[Given records]:
_ _ _ _ _

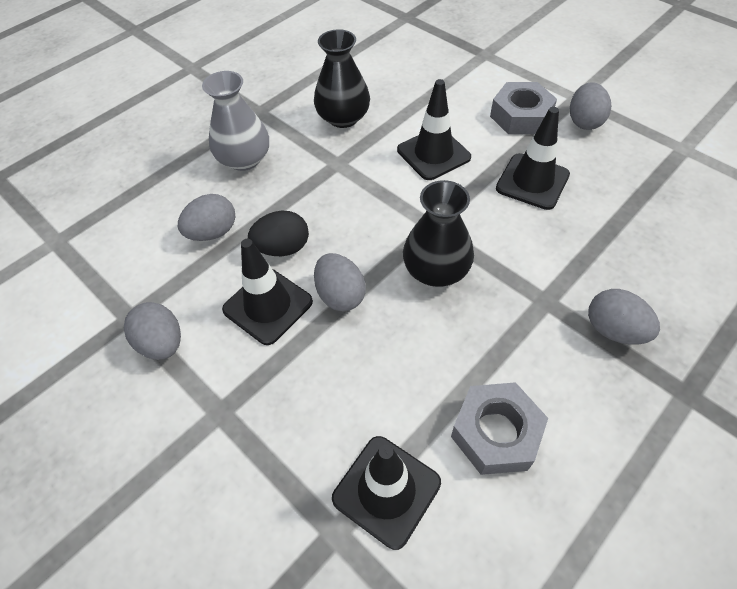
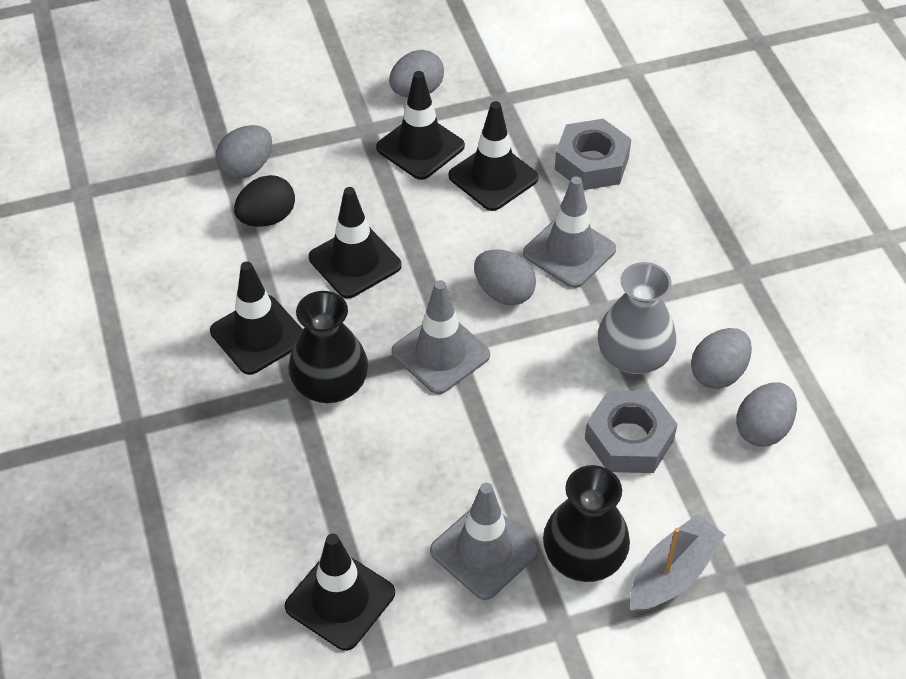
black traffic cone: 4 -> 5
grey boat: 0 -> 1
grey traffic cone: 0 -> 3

_ _ _ _ _

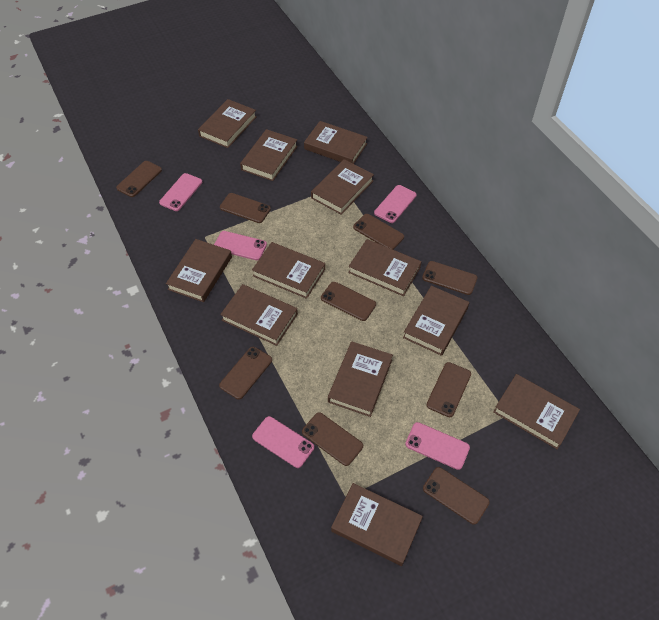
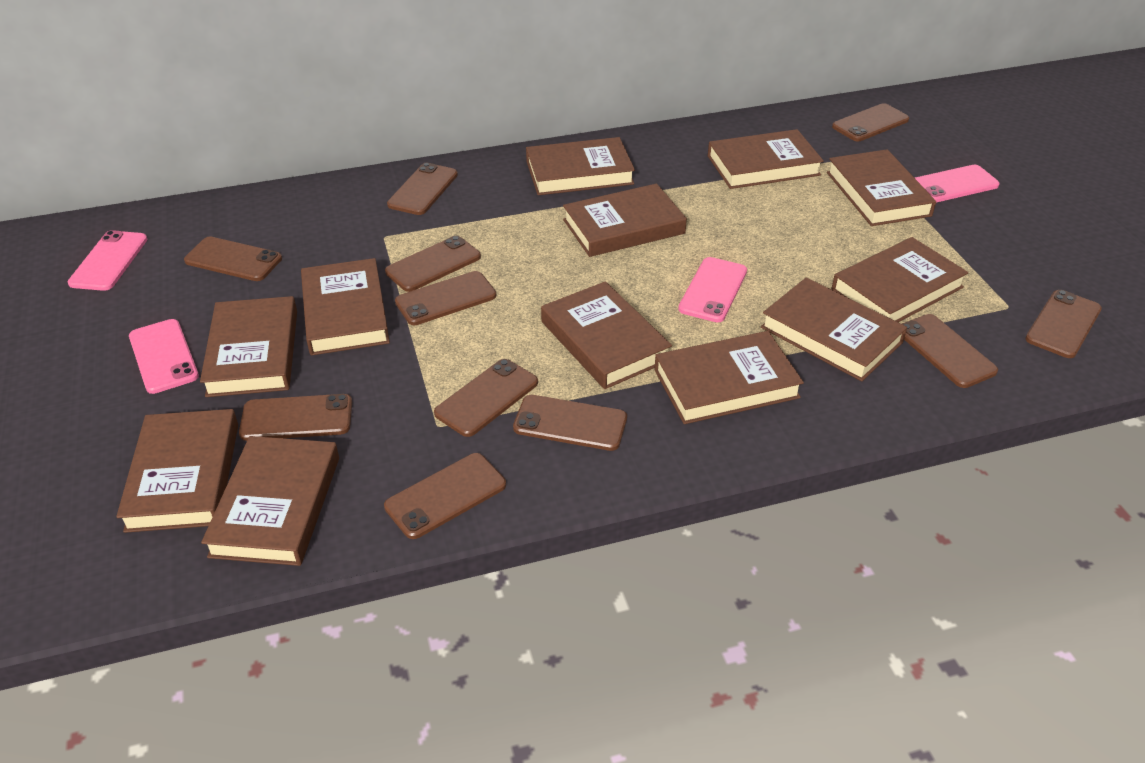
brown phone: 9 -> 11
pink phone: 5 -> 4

_ _ _ _ _

[Task objective]: The expected answer holds each line from the listing above where the string "traffic" is present.

[Output for this task]:
black traffic cone: 4 -> 5
grey traffic cone: 0 -> 3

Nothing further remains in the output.